Work instructions: In the records below, the line with "(230, 305) = (231, 387): yellow" opens the range and the line with "(445, 197) = (499, 378): pink" closes it; print that range exactly and nothing else.

Available records:
━━━━━━━━━━━━━━━━

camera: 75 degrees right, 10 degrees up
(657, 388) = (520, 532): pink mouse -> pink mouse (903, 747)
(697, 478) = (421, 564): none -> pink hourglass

━━━━━━━━━━━━━━━━

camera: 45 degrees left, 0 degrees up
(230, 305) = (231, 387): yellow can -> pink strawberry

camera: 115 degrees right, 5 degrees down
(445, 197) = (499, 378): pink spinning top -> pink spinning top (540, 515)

━━━━━━━━━━━━━━━━

Your solution:
(230, 305) = (231, 387): yellow can -> pink strawberry

camera: 115 degrees right, 5 degrees down
(445, 197) = (499, 378): pink spinning top -> pink spinning top (540, 515)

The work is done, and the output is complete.